▶ GOAL OF THE EXERCISE: Start at the line holding "(390, 179) = (331, 284): white". Write out that line and each one after it to the end of the data, unchanged.

Items from a dataset
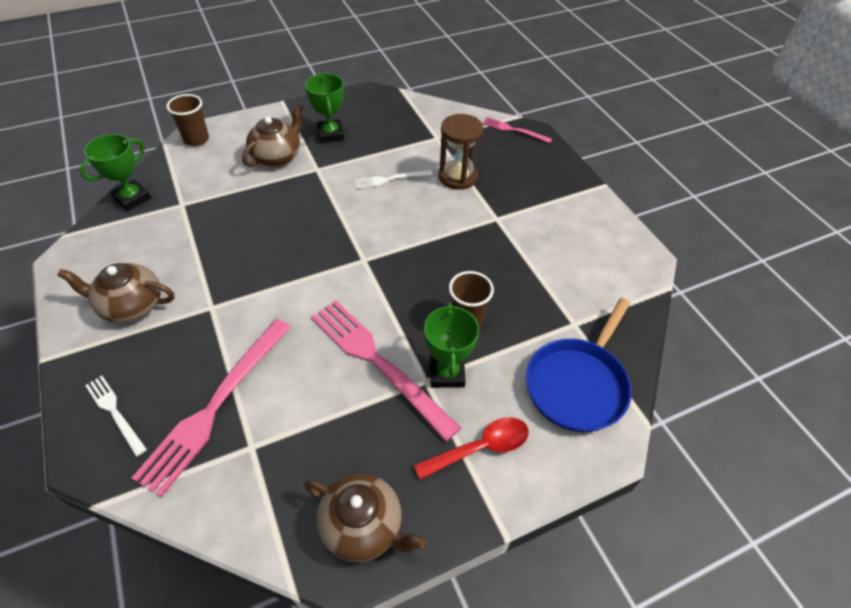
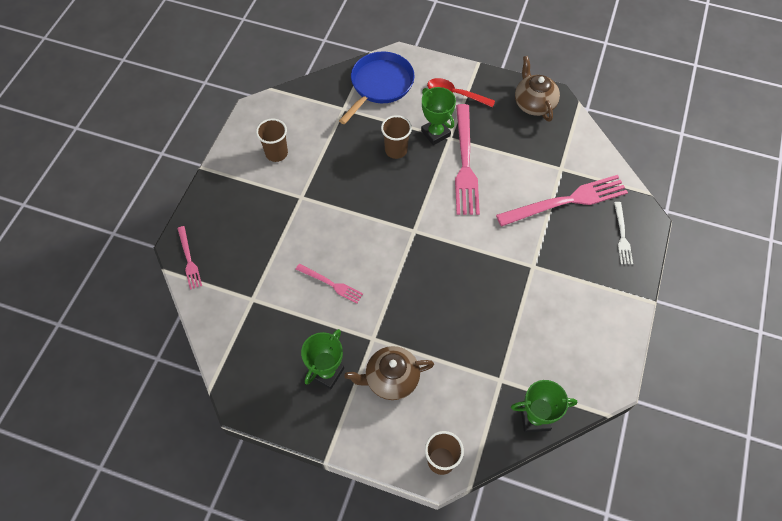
camera: 135 degrees left, 10 degrees up
(131, 306) = (582, 304): brown teapot -> none
(390, 179) = (331, 284): white fork -> pink fork
(447, 373) = (435, 133): green trophy -> green trophy turned 75 degrees counterclockwise
(457, 177) = (283, 249): brown hourglass -> none
(568, 236) = (276, 153): none -> brown cup
(577, 384) = (380, 85): blue pan -> blue pan turned 45 degrees counterclockwise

▶ ANSWER TO THIS EXERCISE:
(390, 179) = (331, 284): white fork -> pink fork
(447, 373) = (435, 133): green trophy -> green trophy turned 75 degrees counterclockwise
(457, 177) = (283, 249): brown hourglass -> none
(568, 236) = (276, 153): none -> brown cup
(577, 384) = (380, 85): blue pan -> blue pan turned 45 degrees counterclockwise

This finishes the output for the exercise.